- WHAT YOU HAVE TO DO -
Starting at the line that contains "yellow arrow: (138, 143) -> (121, 194), moved" and ending at the final line of the entries below, write out each line exactly as it appears, but omit the pictures.

- DATASET EXCERPTS -
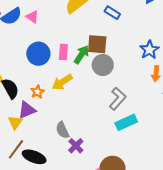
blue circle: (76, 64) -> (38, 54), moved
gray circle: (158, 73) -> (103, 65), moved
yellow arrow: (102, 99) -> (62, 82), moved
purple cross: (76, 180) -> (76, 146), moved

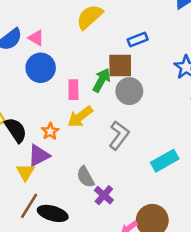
blue rectangle: (112, 13) -> (138, 40), moved, turned -49
pink rectangle: (63, 52) -> (73, 90), moved
blue circle: (38, 54) -> (41, 68), moved
gray L-shape: (118, 99) -> (119, 135), moved

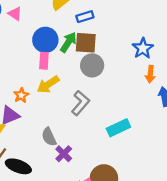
blue rectangle: (138, 40) -> (85, 17), moved
blue circle: (41, 68) -> (45, 40), moved
green arrow: (102, 80) -> (68, 42), moved

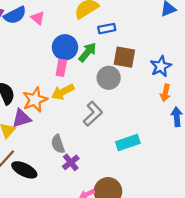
brown square: (86, 43) -> (124, 57), moved
orange star: (21, 95) -> (35, 100), size x1.6

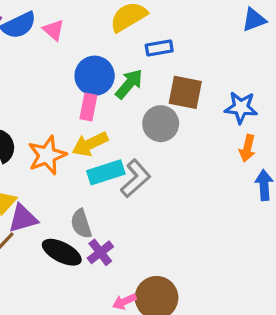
blue star: (161, 66) -> (241, 107), turned 30
purple triangle: (22, 118) -> (23, 218), moved
cyan rectangle: (128, 143) -> (106, 172), moved
black ellipse: (24, 170) -> (62, 252), moved

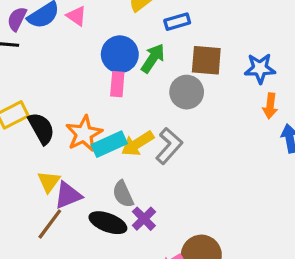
yellow arrow: (90, 144) -> (138, 143), moved
cyan rectangle: (106, 172) -> (109, 144), moved

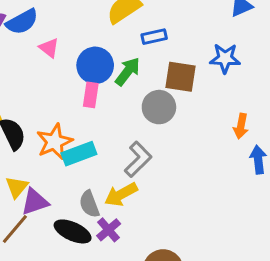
pink triangle: (77, 16) -> (49, 48), moved
blue star: (260, 68) -> (225, 58), moved
yellow arrow: (138, 143) -> (121, 194), moved

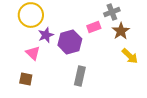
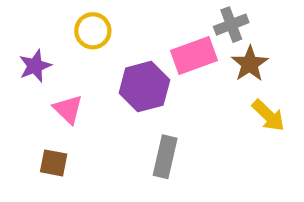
yellow circle: (31, 15) -> (93, 31), moved, size x0.7
pink rectangle: (94, 27) -> (194, 56), size x1.5
purple star: (46, 35) -> (35, 66), moved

- SOLUTION TO THE EXERCISE -
yellow arrow: (138, 143) -> (121, 194), moved

yellow circle: (31, 15) -> (93, 31), moved, size x0.7
pink rectangle: (94, 27) -> (194, 56), size x1.5
purple star: (46, 35) -> (35, 66), moved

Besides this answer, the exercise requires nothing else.